[Records excerpted from a collection]
· · · · · · ·
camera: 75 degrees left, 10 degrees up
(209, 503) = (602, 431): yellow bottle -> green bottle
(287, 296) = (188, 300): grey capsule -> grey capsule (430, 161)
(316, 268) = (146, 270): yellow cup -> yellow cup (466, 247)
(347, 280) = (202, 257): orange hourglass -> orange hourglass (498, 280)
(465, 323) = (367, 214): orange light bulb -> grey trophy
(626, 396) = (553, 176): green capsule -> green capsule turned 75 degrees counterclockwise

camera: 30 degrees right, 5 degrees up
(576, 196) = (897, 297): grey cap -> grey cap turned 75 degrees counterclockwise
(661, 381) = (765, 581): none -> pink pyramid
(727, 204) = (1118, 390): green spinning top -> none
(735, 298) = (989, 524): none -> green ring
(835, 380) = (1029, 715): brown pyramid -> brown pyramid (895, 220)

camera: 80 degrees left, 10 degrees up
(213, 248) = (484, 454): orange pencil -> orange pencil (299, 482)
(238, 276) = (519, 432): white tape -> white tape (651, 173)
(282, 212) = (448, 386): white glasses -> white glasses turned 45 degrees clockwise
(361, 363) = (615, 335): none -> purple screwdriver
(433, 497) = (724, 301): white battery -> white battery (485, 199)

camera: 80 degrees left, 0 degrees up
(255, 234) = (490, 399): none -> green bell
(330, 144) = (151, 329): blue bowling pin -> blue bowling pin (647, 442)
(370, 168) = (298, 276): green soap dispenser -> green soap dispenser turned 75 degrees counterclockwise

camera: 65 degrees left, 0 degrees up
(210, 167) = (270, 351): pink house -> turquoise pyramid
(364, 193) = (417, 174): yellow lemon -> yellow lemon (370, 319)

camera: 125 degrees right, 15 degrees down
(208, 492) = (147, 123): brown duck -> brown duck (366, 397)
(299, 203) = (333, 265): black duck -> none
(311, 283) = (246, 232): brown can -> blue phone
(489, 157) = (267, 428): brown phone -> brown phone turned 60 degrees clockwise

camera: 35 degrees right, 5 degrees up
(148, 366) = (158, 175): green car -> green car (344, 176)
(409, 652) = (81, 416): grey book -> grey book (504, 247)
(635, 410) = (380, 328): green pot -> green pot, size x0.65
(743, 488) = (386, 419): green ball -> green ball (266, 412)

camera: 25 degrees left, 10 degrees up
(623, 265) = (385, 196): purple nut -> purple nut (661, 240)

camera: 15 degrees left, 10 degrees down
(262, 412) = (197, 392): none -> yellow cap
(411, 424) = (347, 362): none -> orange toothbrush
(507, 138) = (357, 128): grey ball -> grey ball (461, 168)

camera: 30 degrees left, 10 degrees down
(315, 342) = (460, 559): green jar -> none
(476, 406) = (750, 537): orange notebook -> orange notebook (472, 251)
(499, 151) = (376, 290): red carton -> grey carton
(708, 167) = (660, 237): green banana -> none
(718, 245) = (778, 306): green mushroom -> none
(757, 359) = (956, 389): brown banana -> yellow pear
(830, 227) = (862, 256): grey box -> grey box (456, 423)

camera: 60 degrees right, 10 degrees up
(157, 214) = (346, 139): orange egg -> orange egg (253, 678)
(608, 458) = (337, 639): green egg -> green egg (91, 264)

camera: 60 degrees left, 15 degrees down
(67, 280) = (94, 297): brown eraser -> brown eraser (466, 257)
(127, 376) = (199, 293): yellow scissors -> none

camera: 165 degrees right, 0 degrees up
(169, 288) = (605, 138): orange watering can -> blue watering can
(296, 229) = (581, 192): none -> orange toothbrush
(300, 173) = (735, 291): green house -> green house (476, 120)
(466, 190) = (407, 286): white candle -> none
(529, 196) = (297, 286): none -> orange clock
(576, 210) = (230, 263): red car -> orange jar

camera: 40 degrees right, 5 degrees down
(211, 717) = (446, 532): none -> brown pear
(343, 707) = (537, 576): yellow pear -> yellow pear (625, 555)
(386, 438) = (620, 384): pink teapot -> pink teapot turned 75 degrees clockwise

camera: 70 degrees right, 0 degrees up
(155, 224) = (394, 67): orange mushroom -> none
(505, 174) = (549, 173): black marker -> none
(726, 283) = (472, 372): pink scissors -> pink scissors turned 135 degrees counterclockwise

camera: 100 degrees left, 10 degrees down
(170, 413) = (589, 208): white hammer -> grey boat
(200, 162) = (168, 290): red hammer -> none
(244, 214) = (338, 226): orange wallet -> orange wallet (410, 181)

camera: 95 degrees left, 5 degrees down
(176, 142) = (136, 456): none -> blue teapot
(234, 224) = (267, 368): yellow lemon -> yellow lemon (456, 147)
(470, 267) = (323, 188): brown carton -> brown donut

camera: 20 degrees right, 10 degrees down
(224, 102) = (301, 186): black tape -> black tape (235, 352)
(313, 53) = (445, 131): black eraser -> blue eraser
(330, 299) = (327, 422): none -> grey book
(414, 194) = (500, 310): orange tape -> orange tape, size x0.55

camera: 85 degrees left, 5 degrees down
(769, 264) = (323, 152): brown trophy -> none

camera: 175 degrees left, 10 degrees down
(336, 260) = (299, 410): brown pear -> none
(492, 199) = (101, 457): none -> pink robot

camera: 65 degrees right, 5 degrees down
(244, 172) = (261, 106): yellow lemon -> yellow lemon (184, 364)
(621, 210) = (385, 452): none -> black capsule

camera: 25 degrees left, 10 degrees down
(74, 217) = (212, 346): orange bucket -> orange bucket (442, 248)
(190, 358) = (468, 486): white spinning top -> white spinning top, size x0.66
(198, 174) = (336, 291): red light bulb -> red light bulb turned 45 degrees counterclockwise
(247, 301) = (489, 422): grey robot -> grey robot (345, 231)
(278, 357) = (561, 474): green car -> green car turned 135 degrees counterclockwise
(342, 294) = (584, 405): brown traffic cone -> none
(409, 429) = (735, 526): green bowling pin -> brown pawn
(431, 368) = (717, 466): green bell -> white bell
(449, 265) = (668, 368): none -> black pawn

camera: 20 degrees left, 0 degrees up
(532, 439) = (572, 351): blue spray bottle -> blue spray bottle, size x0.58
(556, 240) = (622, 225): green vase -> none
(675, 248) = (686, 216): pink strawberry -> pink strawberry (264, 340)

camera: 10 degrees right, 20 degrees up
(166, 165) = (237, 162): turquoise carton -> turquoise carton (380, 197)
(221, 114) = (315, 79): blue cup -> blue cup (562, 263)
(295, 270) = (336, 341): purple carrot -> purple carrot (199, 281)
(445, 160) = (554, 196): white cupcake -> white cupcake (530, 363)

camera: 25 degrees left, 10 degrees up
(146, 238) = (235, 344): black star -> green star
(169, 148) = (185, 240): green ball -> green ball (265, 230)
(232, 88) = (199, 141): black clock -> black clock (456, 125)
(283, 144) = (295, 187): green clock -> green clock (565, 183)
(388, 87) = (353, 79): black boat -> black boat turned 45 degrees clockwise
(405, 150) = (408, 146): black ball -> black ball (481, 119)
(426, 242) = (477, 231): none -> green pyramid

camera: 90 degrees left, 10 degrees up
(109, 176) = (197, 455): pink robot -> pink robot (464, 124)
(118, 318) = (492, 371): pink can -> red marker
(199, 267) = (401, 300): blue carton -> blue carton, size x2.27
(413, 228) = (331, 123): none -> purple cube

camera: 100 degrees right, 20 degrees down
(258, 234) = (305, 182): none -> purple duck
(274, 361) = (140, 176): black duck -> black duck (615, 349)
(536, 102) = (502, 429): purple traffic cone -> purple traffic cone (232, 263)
· · · · · · ·
AIM OF THE EXERCISE:
Transcribe all entries word for word.

FINISHED EXERCISE:
camera: 75 degrees left, 10 degrees up
(209, 503) = (602, 431): yellow bottle -> green bottle
(287, 296) = (188, 300): grey capsule -> grey capsule (430, 161)
(316, 268) = (146, 270): yellow cup -> yellow cup (466, 247)
(347, 280) = (202, 257): orange hourglass -> orange hourglass (498, 280)
(465, 323) = (367, 214): orange light bulb -> grey trophy
(626, 396) = (553, 176): green capsule -> green capsule turned 75 degrees counterclockwise

camera: 30 degrees right, 5 degrees up
(576, 196) = (897, 297): grey cap -> grey cap turned 75 degrees counterclockwise
(661, 381) = (765, 581): none -> pink pyramid
(727, 204) = (1118, 390): green spinning top -> none
(735, 298) = (989, 524): none -> green ring
(835, 380) = (1029, 715): brown pyramid -> brown pyramid (895, 220)

camera: 80 degrees left, 10 degrees up
(213, 248) = (484, 454): orange pencil -> orange pencil (299, 482)
(238, 276) = (519, 432): white tape -> white tape (651, 173)
(282, 212) = (448, 386): white glasses -> white glasses turned 45 degrees clockwise
(361, 363) = (615, 335): none -> purple screwdriver
(433, 497) = (724, 301): white battery -> white battery (485, 199)

camera: 80 degrees left, 0 degrees up
(255, 234) = (490, 399): none -> green bell
(330, 144) = (151, 329): blue bowling pin -> blue bowling pin (647, 442)
(370, 168) = (298, 276): green soap dispenser -> green soap dispenser turned 75 degrees counterclockwise

camera: 65 degrees left, 0 degrees up
(210, 167) = (270, 351): pink house -> turquoise pyramid
(364, 193) = (417, 174): yellow lemon -> yellow lemon (370, 319)

camera: 125 degrees right, 15 degrees down
(208, 492) = (147, 123): brown duck -> brown duck (366, 397)
(299, 203) = (333, 265): black duck -> none
(311, 283) = (246, 232): brown can -> blue phone
(489, 157) = (267, 428): brown phone -> brown phone turned 60 degrees clockwise

camera: 35 degrees right, 5 degrees up
(148, 366) = (158, 175): green car -> green car (344, 176)
(409, 652) = (81, 416): grey book -> grey book (504, 247)
(635, 410) = (380, 328): green pot -> green pot, size x0.65
(743, 488) = (386, 419): green ball -> green ball (266, 412)

camera: 25 degrees left, 10 degrees up
(623, 265) = (385, 196): purple nut -> purple nut (661, 240)

camera: 15 degrees left, 10 degrees down
(262, 412) = (197, 392): none -> yellow cap
(411, 424) = (347, 362): none -> orange toothbrush
(507, 138) = (357, 128): grey ball -> grey ball (461, 168)

camera: 30 degrees left, 10 degrees down
(315, 342) = (460, 559): green jar -> none
(476, 406) = (750, 537): orange notebook -> orange notebook (472, 251)
(499, 151) = (376, 290): red carton -> grey carton
(708, 167) = (660, 237): green banana -> none
(718, 245) = (778, 306): green mushroom -> none
(757, 359) = (956, 389): brown banana -> yellow pear
(830, 227) = (862, 256): grey box -> grey box (456, 423)

camera: 60 degrees right, 10 degrees up
(157, 214) = (346, 139): orange egg -> orange egg (253, 678)
(608, 458) = (337, 639): green egg -> green egg (91, 264)

camera: 60 degrees left, 15 degrees down
(67, 280) = (94, 297): brown eraser -> brown eraser (466, 257)
(127, 376) = (199, 293): yellow scissors -> none

camera: 165 degrees right, 0 degrees up
(169, 288) = (605, 138): orange watering can -> blue watering can
(296, 229) = (581, 192): none -> orange toothbrush
(300, 173) = (735, 291): green house -> green house (476, 120)
(466, 190) = (407, 286): white candle -> none
(529, 196) = (297, 286): none -> orange clock
(576, 210) = (230, 263): red car -> orange jar

camera: 40 degrees right, 5 degrees down
(211, 717) = (446, 532): none -> brown pear
(343, 707) = (537, 576): yellow pear -> yellow pear (625, 555)
(386, 438) = (620, 384): pink teapot -> pink teapot turned 75 degrees clockwise

camera: 70 degrees right, 0 degrees up
(155, 224) = (394, 67): orange mushroom -> none
(505, 174) = (549, 173): black marker -> none
(726, 283) = (472, 372): pink scissors -> pink scissors turned 135 degrees counterclockwise

camera: 100 degrees left, 10 degrees down
(170, 413) = (589, 208): white hammer -> grey boat
(200, 162) = (168, 290): red hammer -> none
(244, 214) = (338, 226): orange wallet -> orange wallet (410, 181)

camera: 95 degrees left, 5 degrees down
(176, 142) = (136, 456): none -> blue teapot
(234, 224) = (267, 368): yellow lemon -> yellow lemon (456, 147)
(470, 267) = (323, 188): brown carton -> brown donut

camera: 20 degrees right, 10 degrees down
(224, 102) = (301, 186): black tape -> black tape (235, 352)
(313, 53) = (445, 131): black eraser -> blue eraser
(330, 299) = (327, 422): none -> grey book
(414, 194) = (500, 310): orange tape -> orange tape, size x0.55

camera: 85 degrees left, 5 degrees down
(769, 264) = (323, 152): brown trophy -> none

camera: 175 degrees left, 10 degrees down
(336, 260) = (299, 410): brown pear -> none
(492, 199) = (101, 457): none -> pink robot

camera: 65 degrees right, 5 degrees down
(244, 172) = (261, 106): yellow lemon -> yellow lemon (184, 364)
(621, 210) = (385, 452): none -> black capsule

camera: 25 degrees left, 10 degrees down
(74, 217) = (212, 346): orange bucket -> orange bucket (442, 248)
(190, 358) = (468, 486): white spinning top -> white spinning top, size x0.66
(198, 174) = (336, 291): red light bulb -> red light bulb turned 45 degrees counterclockwise
(247, 301) = (489, 422): grey robot -> grey robot (345, 231)
(278, 357) = (561, 474): green car -> green car turned 135 degrees counterclockwise
(342, 294) = (584, 405): brown traffic cone -> none
(409, 429) = (735, 526): green bowling pin -> brown pawn
(431, 368) = (717, 466): green bell -> white bell
(449, 265) = (668, 368): none -> black pawn

camera: 20 degrees left, 0 degrees up
(532, 439) = (572, 351): blue spray bottle -> blue spray bottle, size x0.58
(556, 240) = (622, 225): green vase -> none
(675, 248) = (686, 216): pink strawberry -> pink strawberry (264, 340)

camera: 10 degrees right, 20 degrees up
(166, 165) = (237, 162): turquoise carton -> turquoise carton (380, 197)
(221, 114) = (315, 79): blue cup -> blue cup (562, 263)
(295, 270) = (336, 341): purple carrot -> purple carrot (199, 281)
(445, 160) = (554, 196): white cupcake -> white cupcake (530, 363)

camera: 25 degrees left, 10 degrees up
(146, 238) = (235, 344): black star -> green star
(169, 148) = (185, 240): green ball -> green ball (265, 230)
(232, 88) = (199, 141): black clock -> black clock (456, 125)
(283, 144) = (295, 187): green clock -> green clock (565, 183)
(388, 87) = (353, 79): black boat -> black boat turned 45 degrees clockwise
(405, 150) = (408, 146): black ball -> black ball (481, 119)
(426, 242) = (477, 231): none -> green pyramid

camera: 90 degrees left, 10 degrees up
(109, 176) = (197, 455): pink robot -> pink robot (464, 124)
(118, 318) = (492, 371): pink can -> red marker
(199, 267) = (401, 300): blue carton -> blue carton, size x2.27
(413, 228) = (331, 123): none -> purple cube

camera: 100 degrees right, 20 degrees down
(258, 234) = (305, 182): none -> purple duck
(274, 361) = (140, 176): black duck -> black duck (615, 349)
(536, 102) = (502, 429): purple traffic cone -> purple traffic cone (232, 263)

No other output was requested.